• What this task involves:
Please transcribe the data that follows exactly as given, leaving out every picture.

• Collected data entries:
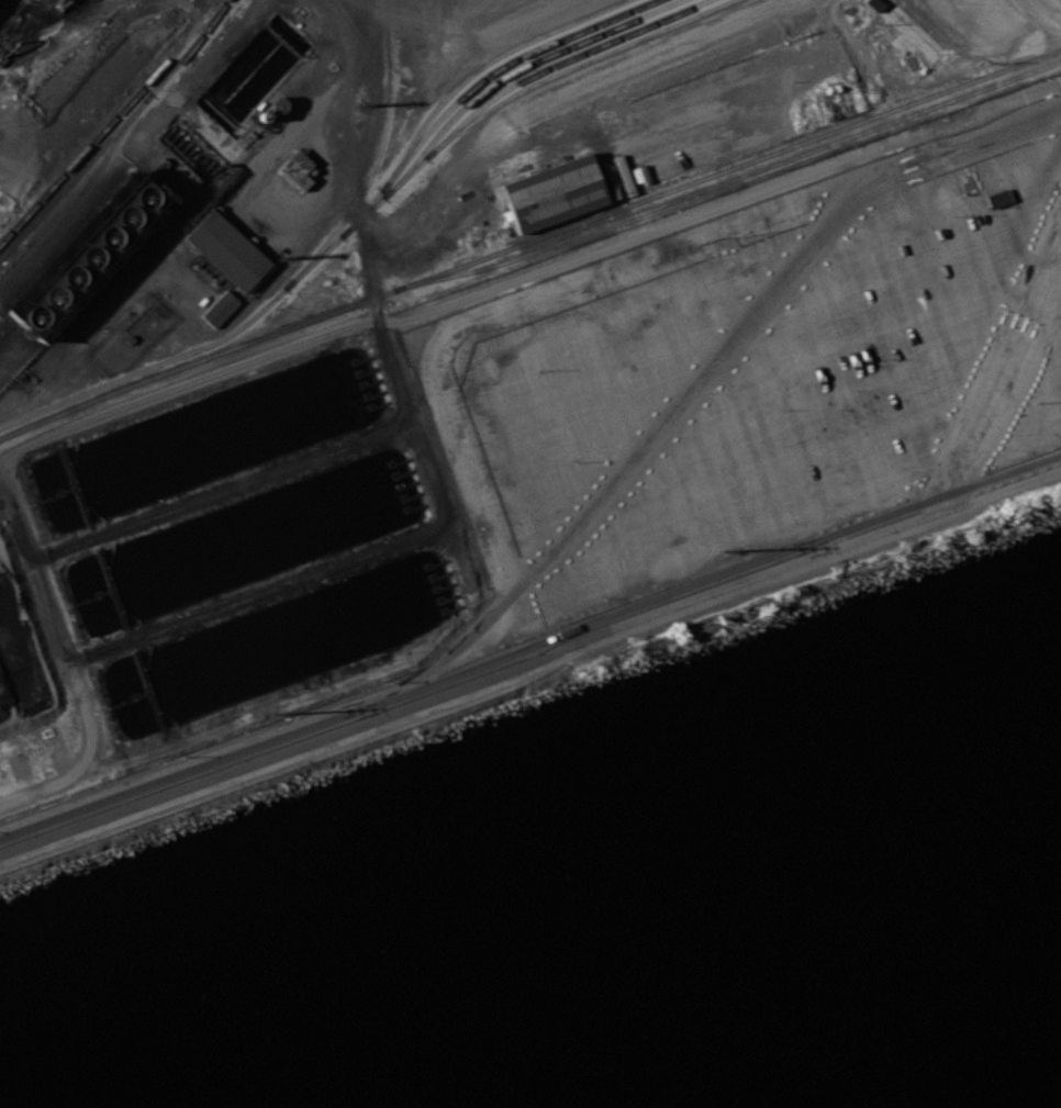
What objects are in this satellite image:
railway: (555, 63)
railway: (497, 69)
railway: (512, 70)
railway: (1024, 72)
railway: (456, 86)
railway: (933, 94)
railway: (110, 120)
railway: (116, 131)
road: (132, 152)
railway: (374, 158)
building: (552, 191)
railway: (692, 192)
railway: (81, 196)
railway: (650, 196)
building: (998, 198)
road: (358, 206)
railway: (365, 212)
building: (225, 250)
building: (85, 253)
building: (219, 309)
railway: (247, 342)
road: (715, 355)
road: (998, 363)
road: (7, 451)
road: (14, 506)
road: (44, 596)
road: (530, 644)
road: (531, 666)

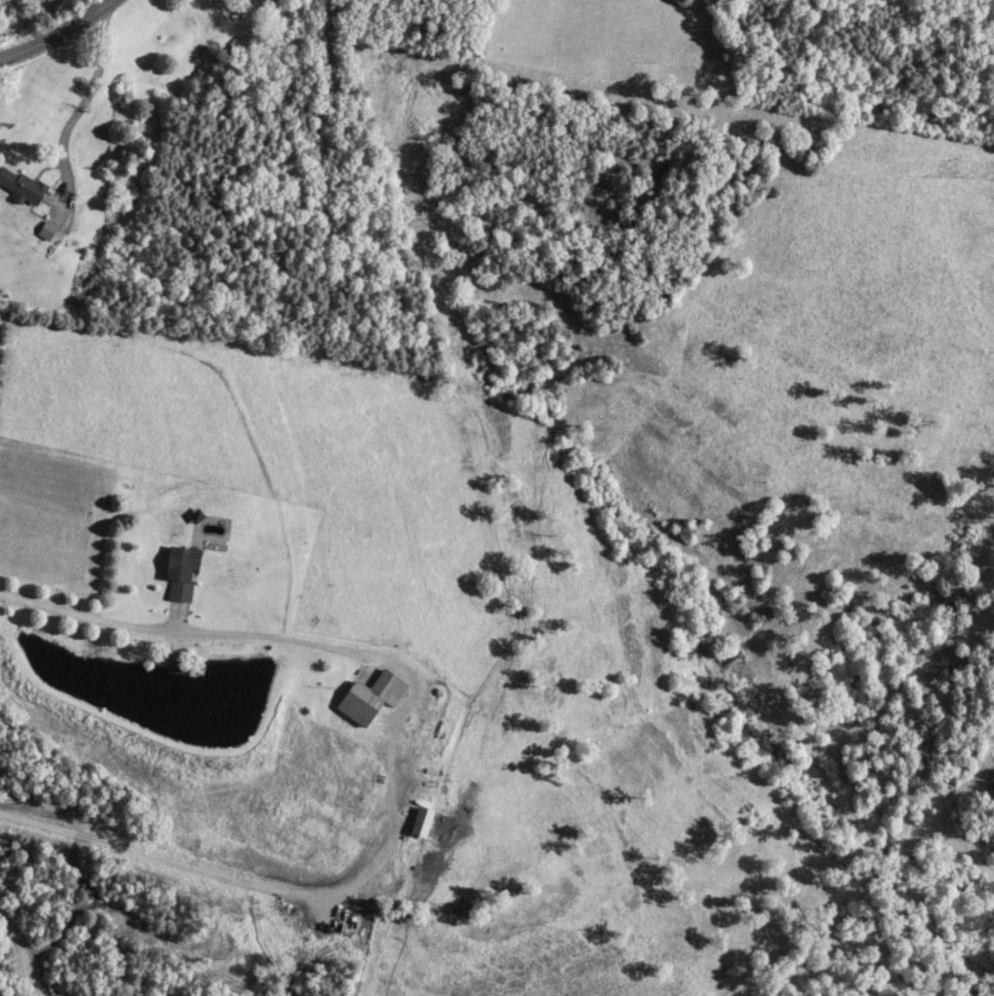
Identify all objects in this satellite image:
road: (56, 32)
road: (78, 106)
building: (21, 184)
building: (46, 229)
building: (181, 571)
building: (175, 666)
building: (370, 695)
road: (392, 758)
road: (25, 953)

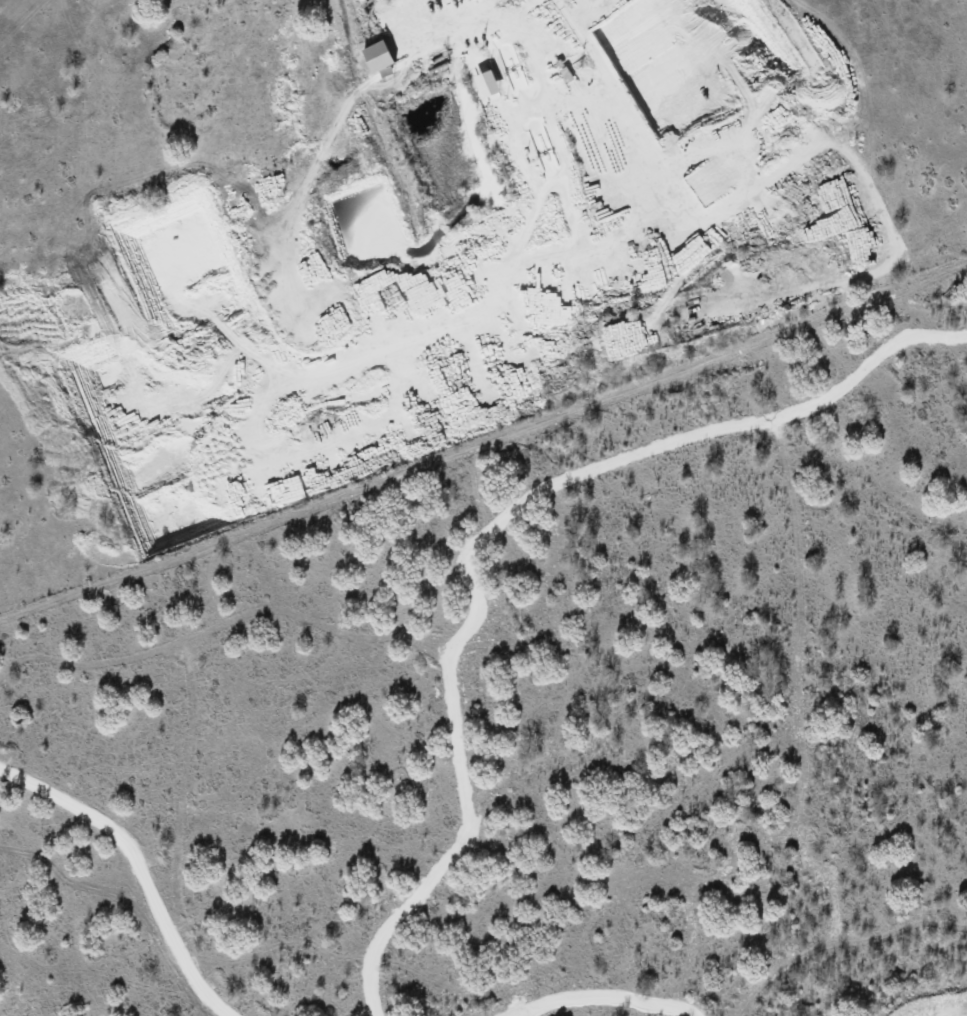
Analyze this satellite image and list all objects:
building: (376, 51)
quarry: (471, 251)
road: (135, 872)

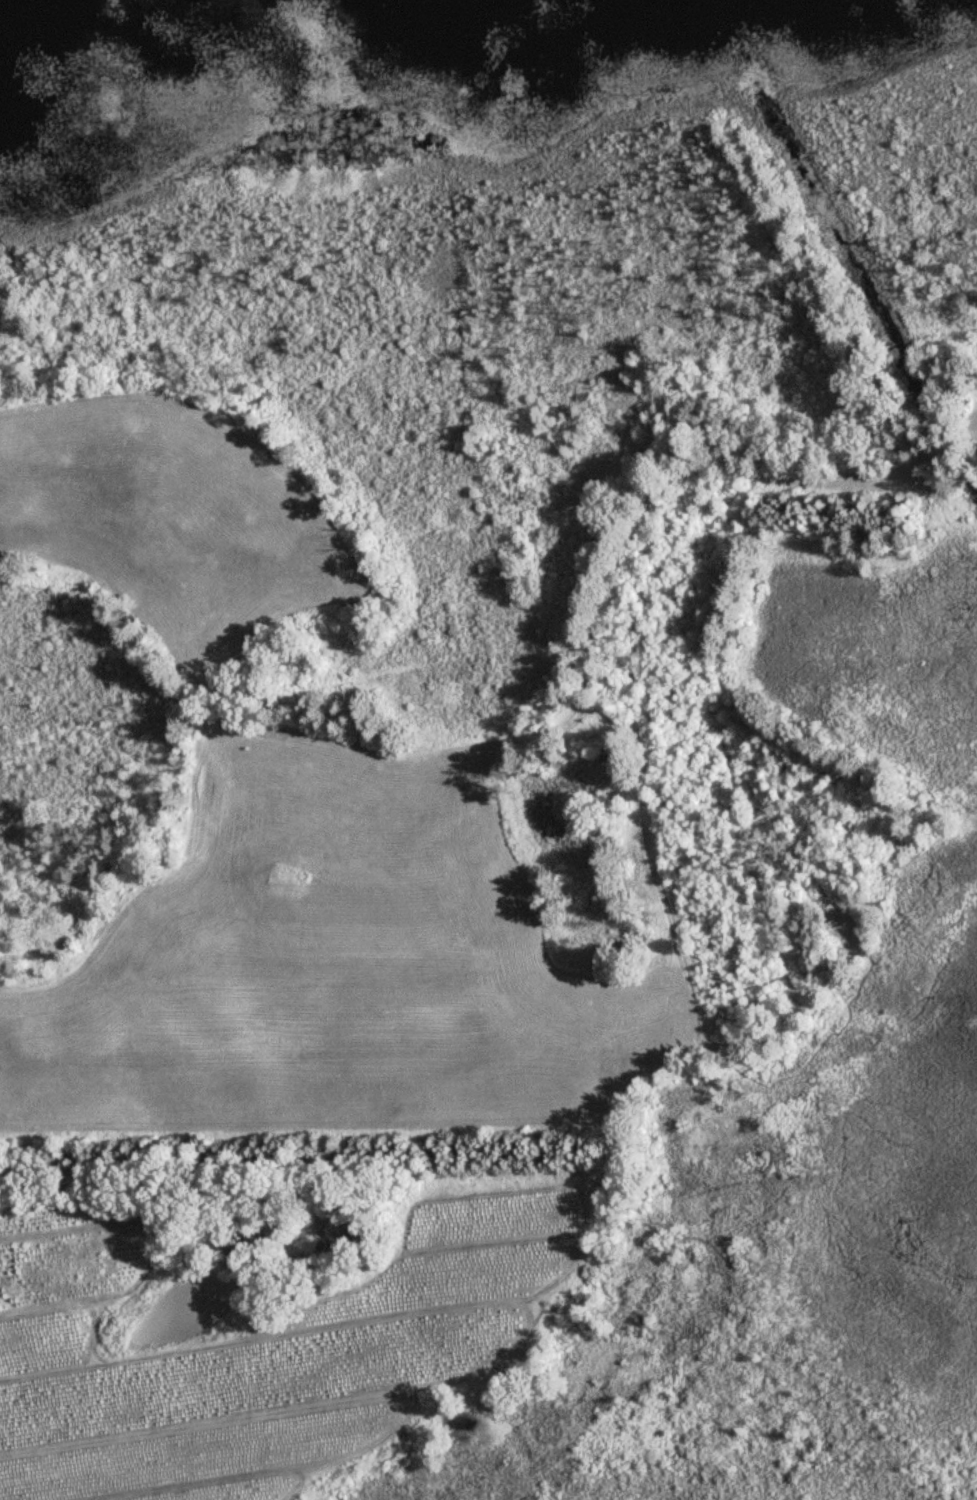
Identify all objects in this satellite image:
crop: (176, 516)
crop: (355, 968)
crop: (273, 1350)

• Response:
What objects are in this satellite image:
railway: (555, 63)
railway: (497, 69)
railway: (512, 70)
railway: (1024, 72)
railway: (456, 86)
railway: (933, 94)
railway: (110, 120)
railway: (116, 131)
road: (132, 152)
railway: (374, 158)
building: (552, 191)
railway: (692, 192)
railway: (81, 196)
railway: (650, 196)
building: (998, 198)
road: (358, 206)
railway: (365, 212)
building: (225, 250)
building: (85, 253)
building: (219, 309)
railway: (247, 342)
road: (715, 355)
road: (998, 363)
road: (7, 451)
road: (14, 506)
road: (44, 596)
road: (530, 644)
road: (531, 666)

Identify all objects in this satellite image:
road: (56, 32)
road: (78, 106)
building: (21, 184)
building: (46, 229)
building: (181, 571)
building: (175, 666)
building: (370, 695)
road: (392, 758)
road: (25, 953)

Analyze this satellite image and list all objects:
building: (376, 51)
quarry: (471, 251)
road: (135, 872)

Identify all objects in this satellite image:
crop: (176, 516)
crop: (355, 968)
crop: (273, 1350)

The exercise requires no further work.